:: TASK INPUT

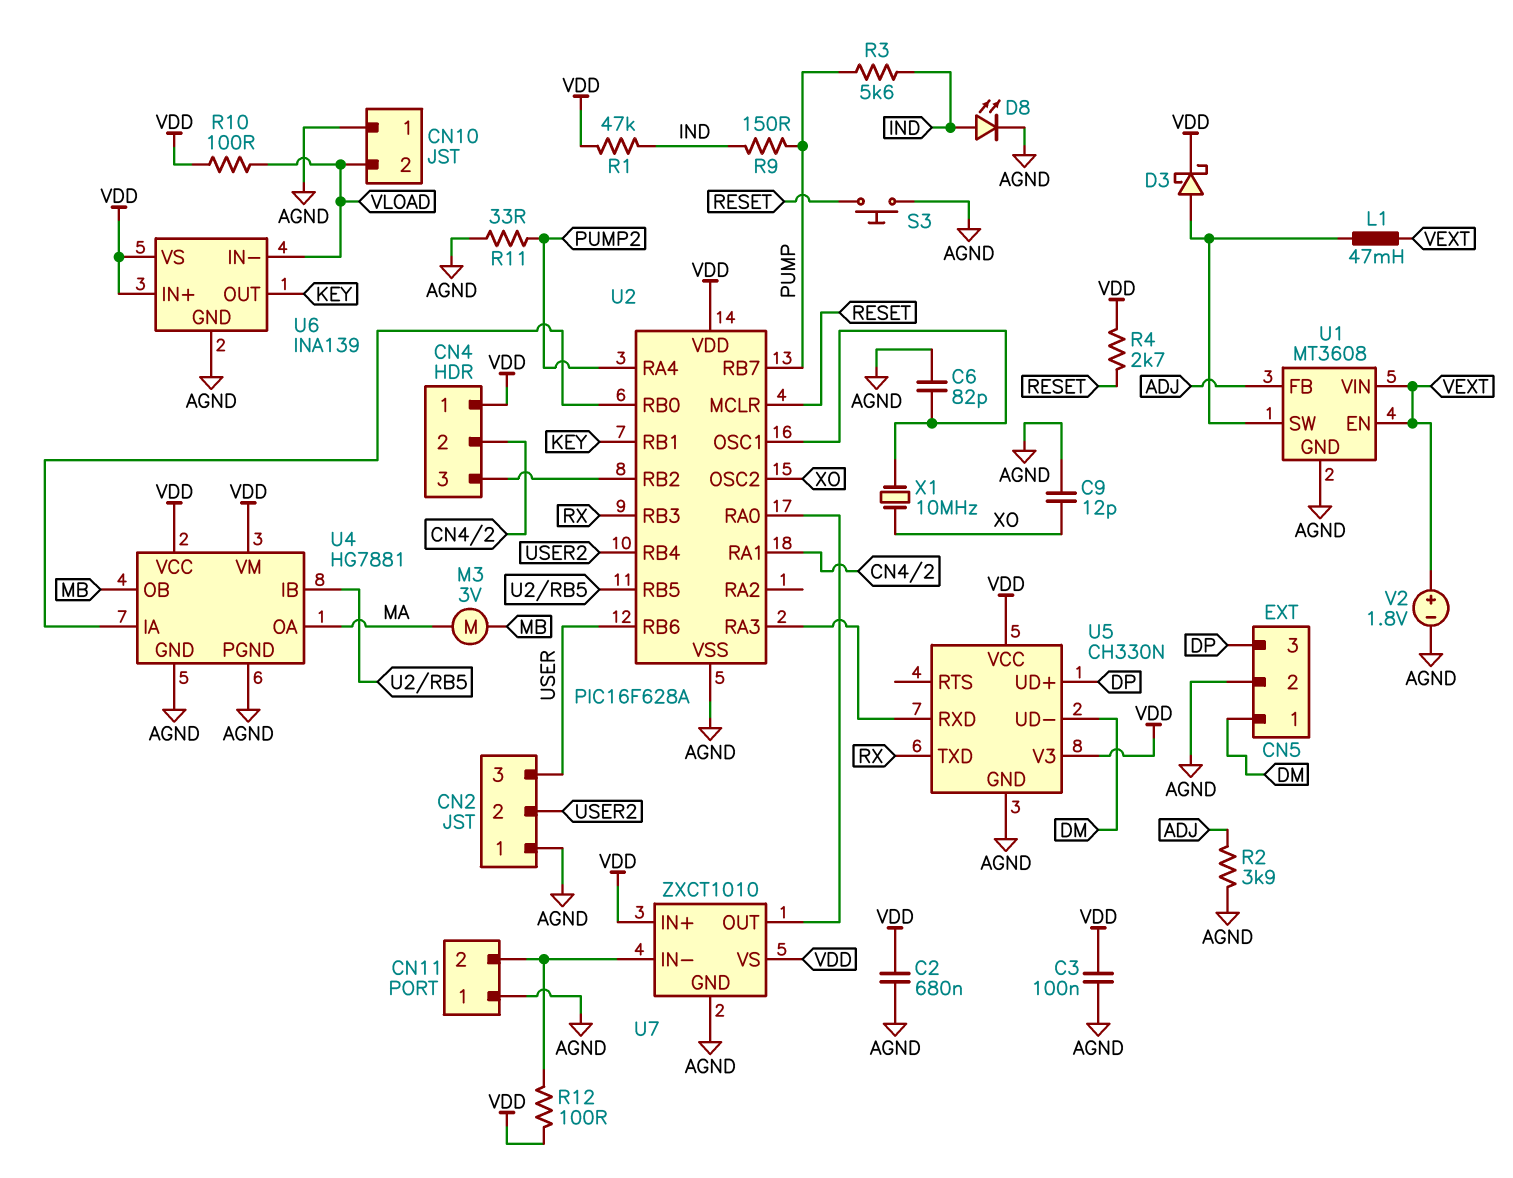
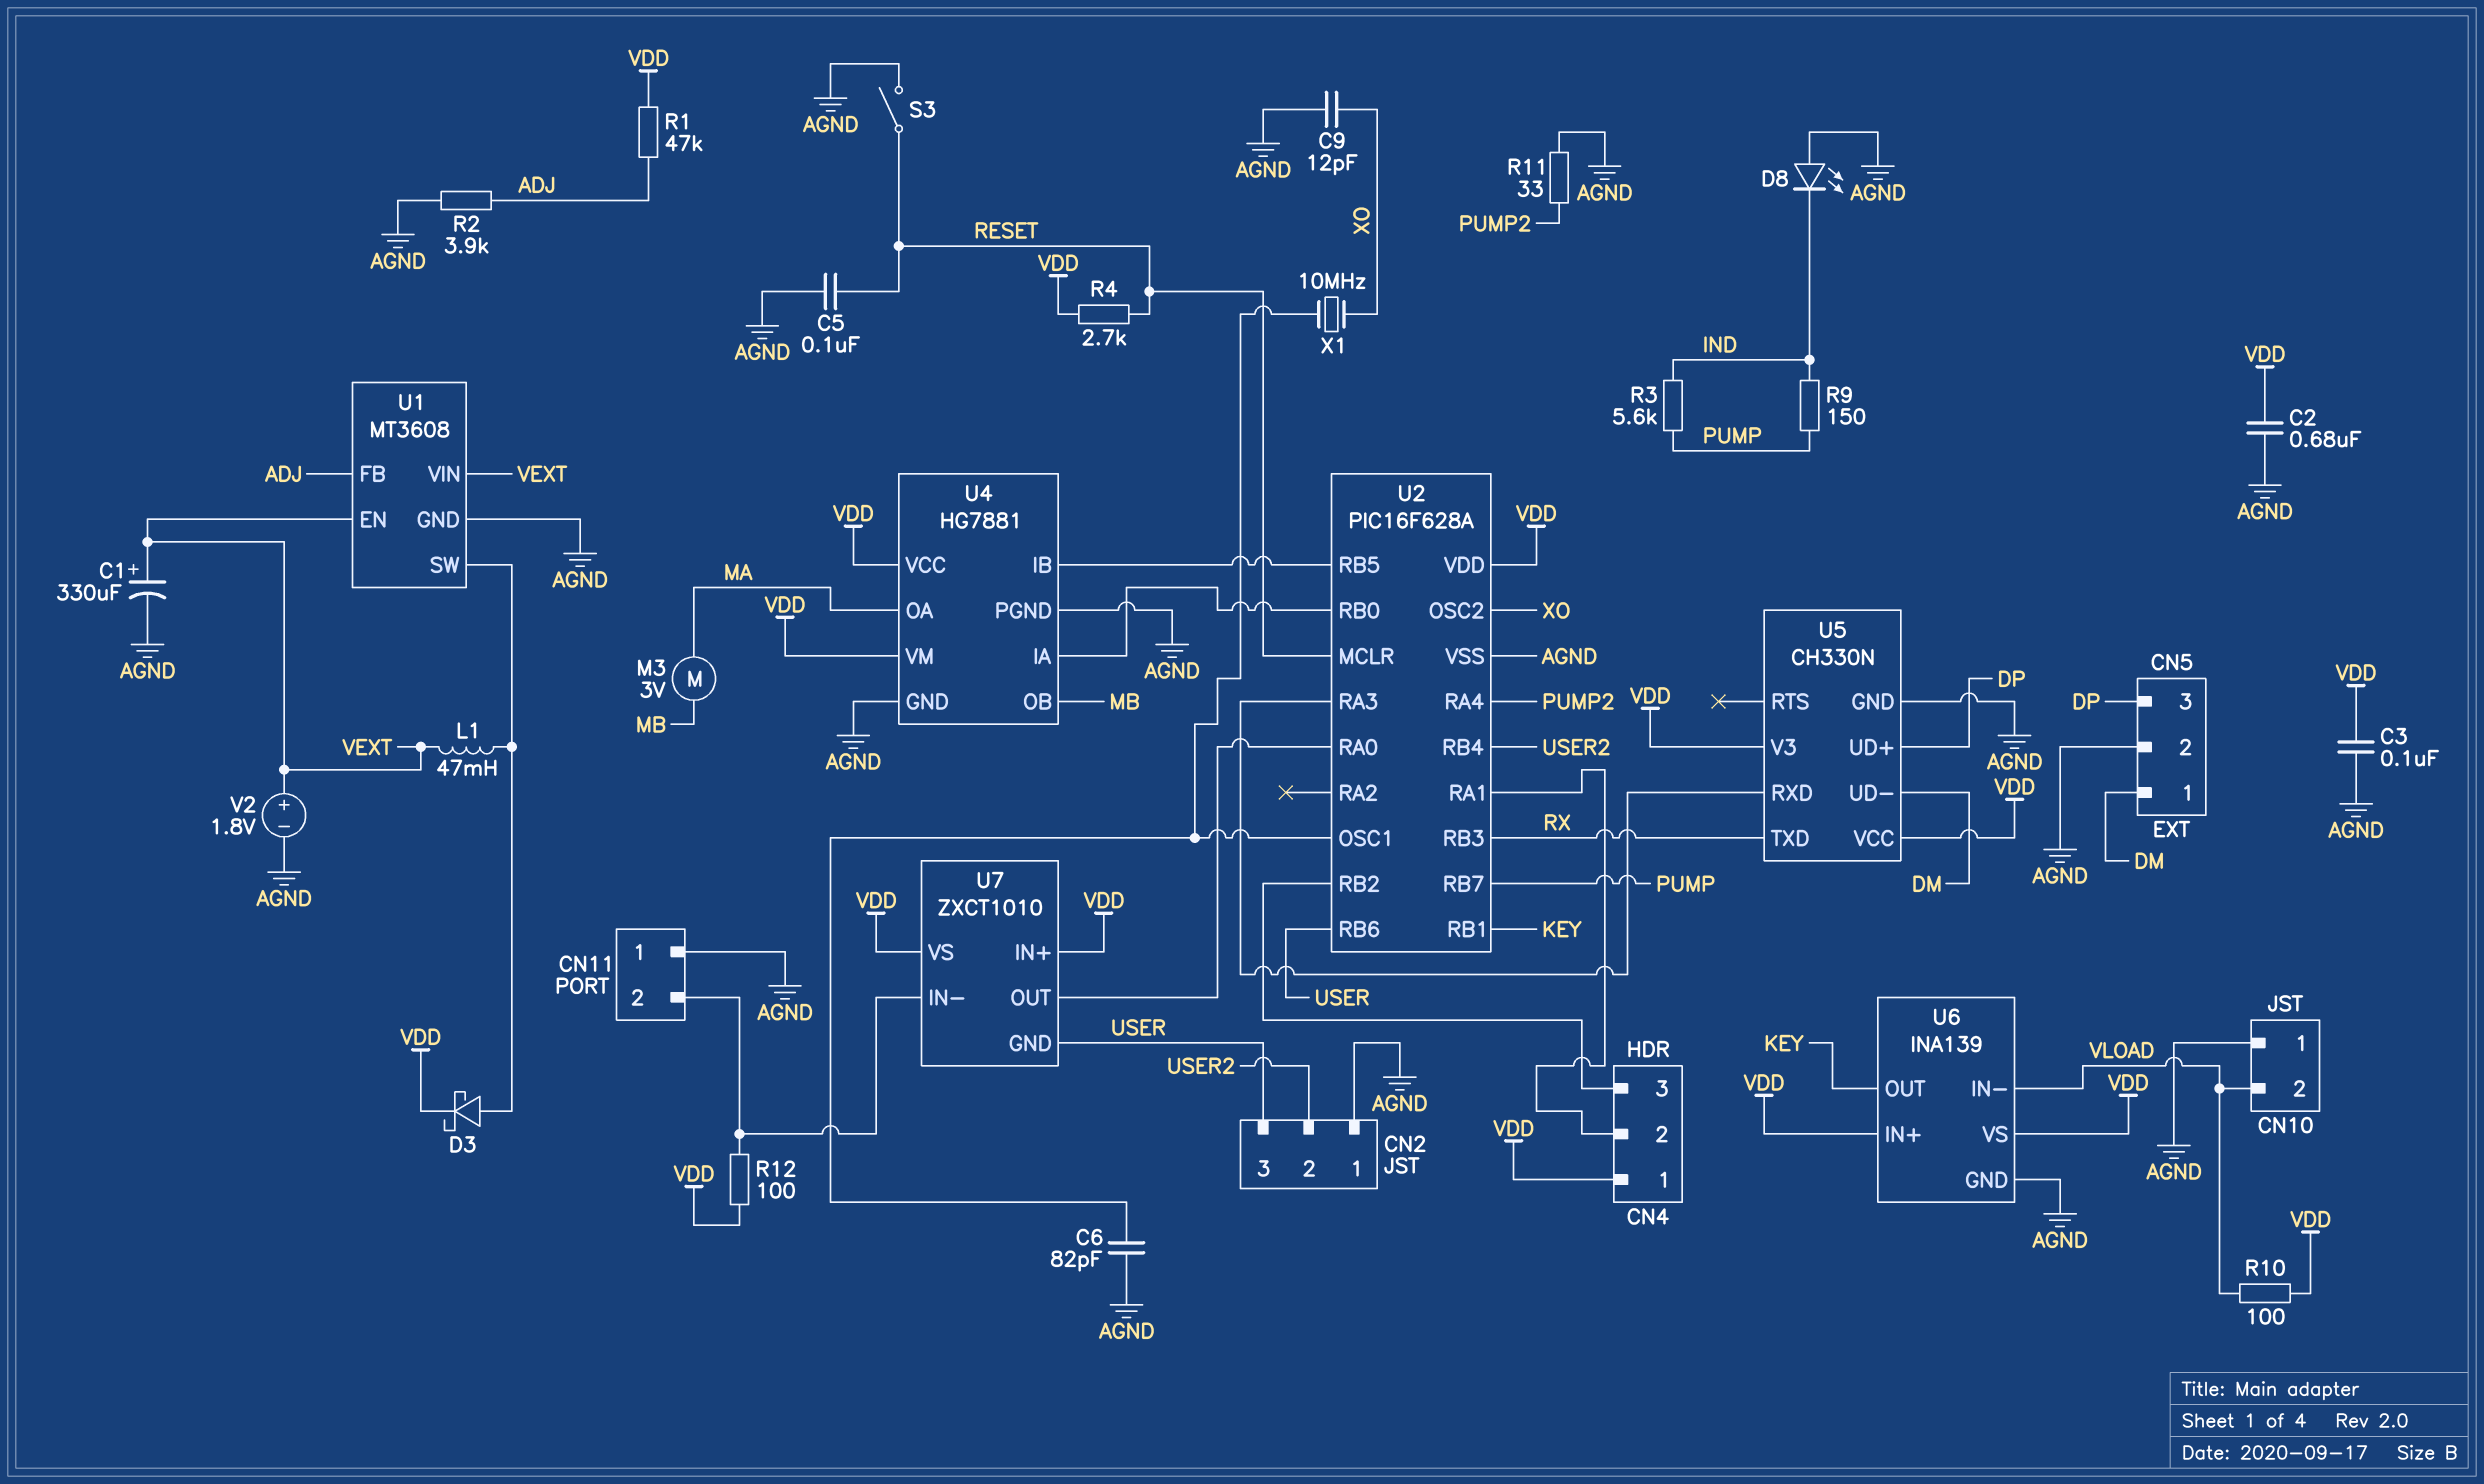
C1: none -> 330uF (plus VEXT, minus AGND)
C5: none -> 100nF (AGND, RESET)
D8: LED (A IND, K AGND) -> LED (A AGND, K IND)
R1: 47k (IND, VDD) -> 47k (ADJ, VDD)
S3: button (AGND, RESET) -> switch (AGND, RESET)
U7 pin GND: AGND -> USER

::::

## TASK BRIEF
If a line of the records contains the word "none", count it; give only the total.

## SOLUTION TO THIS EXERCISE
2